### YOUR OBJECTIVE
Write out a word-for-word repetition of the lines that come before the line containing "(399, 243) = (477, 342): white" in the listing below, along with that line itself, omitting pictures.

### PROVIDED ENTRIES
=======
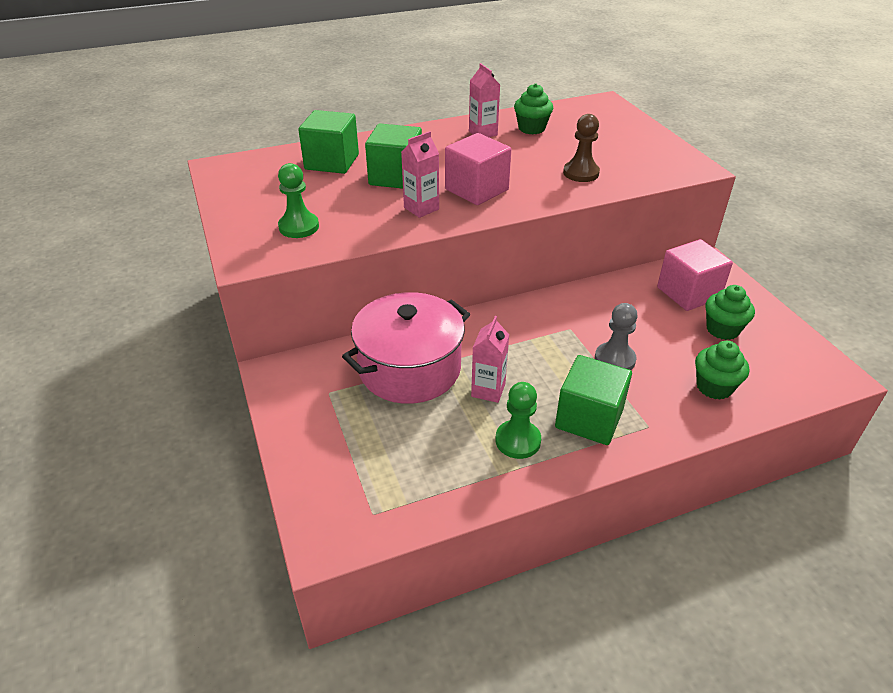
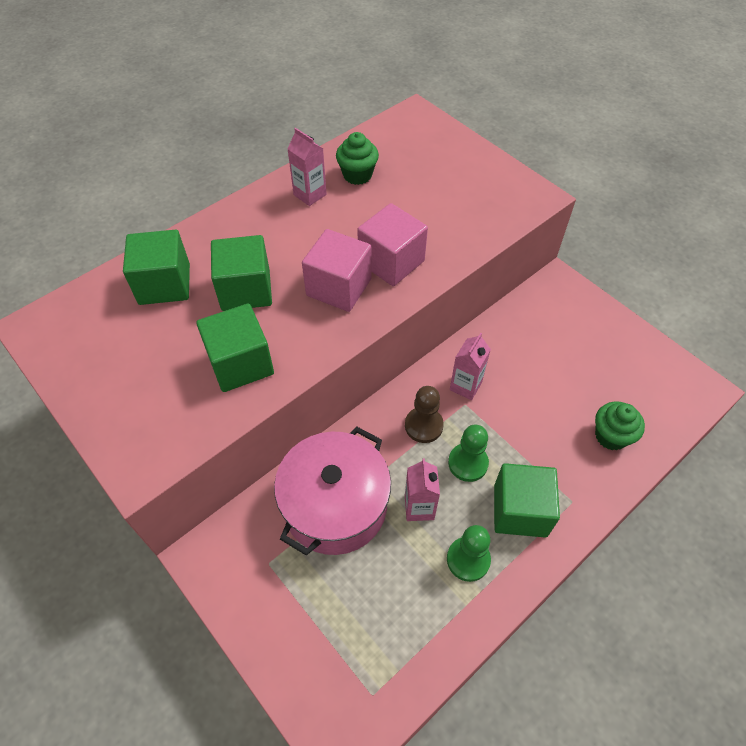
camera: 20 degrees left, 15 degrees up
(299, 227) = (174, 399): green pawn -> green pawn (468, 463)
(365, 217) = (240, 363): none -> green cube
(421, 208) = (293, 332): pink carton -> pink carton (465, 386)
(581, 173) = (432, 233): brown pawn -> brown pawn (423, 425)
(614, 359) = (517, 430): grey pawn -> none
(688, 293) = (553, 326): pink cube -> pink cube (391, 262)
(722, 329) = (596, 363): green cupcake -> none

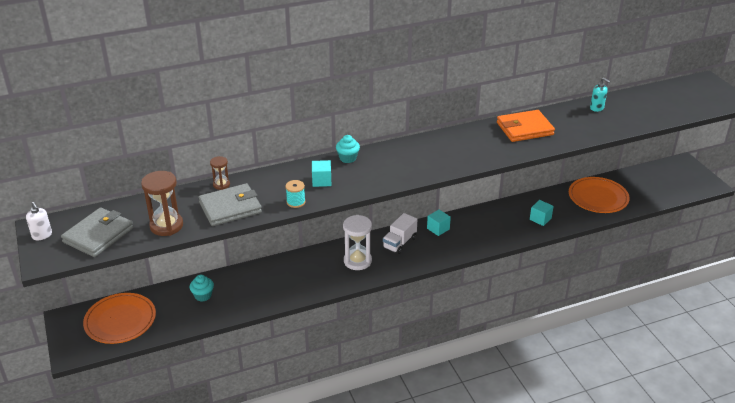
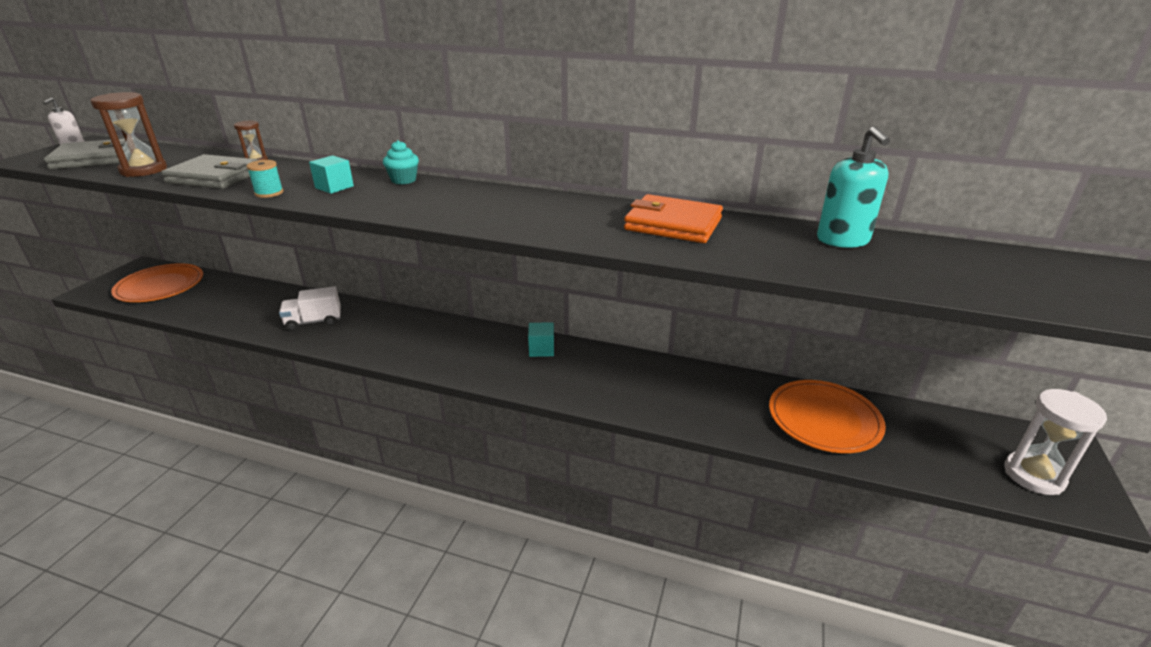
camera: 40 degrees right, 5 degrees down
(203, 296) = (241, 299): turquoise cupcake -> none
(357, 261) = (407, 338): white hourglass -> white hourglass (1033, 475)
(399, 243) = (477, 342): white truck -> white truck (314, 322)
(540, 219) = (690, 402): turquoise cube -> none
(597, 108) = (843, 240): turquoise soap dispenser -> turquoise soap dispenser, size x1.66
=======
### FINISHED EXERCISE
camera: 20 degrees left, 15 degrees up
(299, 227) = (174, 399): green pawn -> green pawn (468, 463)
(365, 217) = (240, 363): none -> green cube
(421, 208) = (293, 332): pink carton -> pink carton (465, 386)
(581, 173) = (432, 233): brown pawn -> brown pawn (423, 425)
(614, 359) = (517, 430): grey pawn -> none
(688, 293) = (553, 326): pink cube -> pink cube (391, 262)
(722, 329) = (596, 363): green cupcake -> none

camera: 40 degrees right, 5 degrees down
(203, 296) = (241, 299): turquoise cupcake -> none
(357, 261) = (407, 338): white hourglass -> white hourglass (1033, 475)
(399, 243) = (477, 342): white truck -> white truck (314, 322)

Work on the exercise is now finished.